Task objective - Output verbatim the lines beginning at the one that contains "Gateways - Calc: [711,562,998,749]" and ending at the last line of the material, inclusive of both.
<<<<
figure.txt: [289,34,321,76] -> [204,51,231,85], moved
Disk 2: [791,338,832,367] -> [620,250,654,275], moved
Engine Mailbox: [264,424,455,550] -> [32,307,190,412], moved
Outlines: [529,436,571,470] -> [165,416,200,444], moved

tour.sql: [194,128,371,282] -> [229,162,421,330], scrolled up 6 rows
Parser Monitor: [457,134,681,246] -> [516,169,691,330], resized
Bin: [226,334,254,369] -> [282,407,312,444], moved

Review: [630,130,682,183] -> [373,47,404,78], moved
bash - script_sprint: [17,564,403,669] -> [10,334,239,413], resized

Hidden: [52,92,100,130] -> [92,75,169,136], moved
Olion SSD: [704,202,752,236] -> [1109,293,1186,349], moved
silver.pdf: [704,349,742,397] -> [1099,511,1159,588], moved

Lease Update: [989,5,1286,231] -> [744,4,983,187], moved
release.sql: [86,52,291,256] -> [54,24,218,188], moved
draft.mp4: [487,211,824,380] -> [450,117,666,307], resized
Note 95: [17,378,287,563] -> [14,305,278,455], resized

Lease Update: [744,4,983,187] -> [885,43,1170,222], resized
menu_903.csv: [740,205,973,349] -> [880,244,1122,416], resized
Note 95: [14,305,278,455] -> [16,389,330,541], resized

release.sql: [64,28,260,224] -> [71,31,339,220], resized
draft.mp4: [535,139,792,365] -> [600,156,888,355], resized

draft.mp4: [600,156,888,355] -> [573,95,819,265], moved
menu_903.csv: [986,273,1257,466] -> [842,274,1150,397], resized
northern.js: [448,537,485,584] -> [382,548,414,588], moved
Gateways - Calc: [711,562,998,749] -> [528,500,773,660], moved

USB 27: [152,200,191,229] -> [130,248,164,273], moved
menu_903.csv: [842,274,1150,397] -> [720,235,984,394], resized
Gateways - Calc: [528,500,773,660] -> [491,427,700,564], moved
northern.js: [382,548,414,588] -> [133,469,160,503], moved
>>>>
Answer space -
Gateways - Calc: [711,562,998,749] -> [528,500,773,660], moved

USB 27: [152,200,191,229] -> [130,248,164,273], moved
menu_903.csv: [842,274,1150,397] -> [720,235,984,394], resized
Gateways - Calc: [528,500,773,660] -> [491,427,700,564], moved
northern.js: [382,548,414,588] -> [133,469,160,503], moved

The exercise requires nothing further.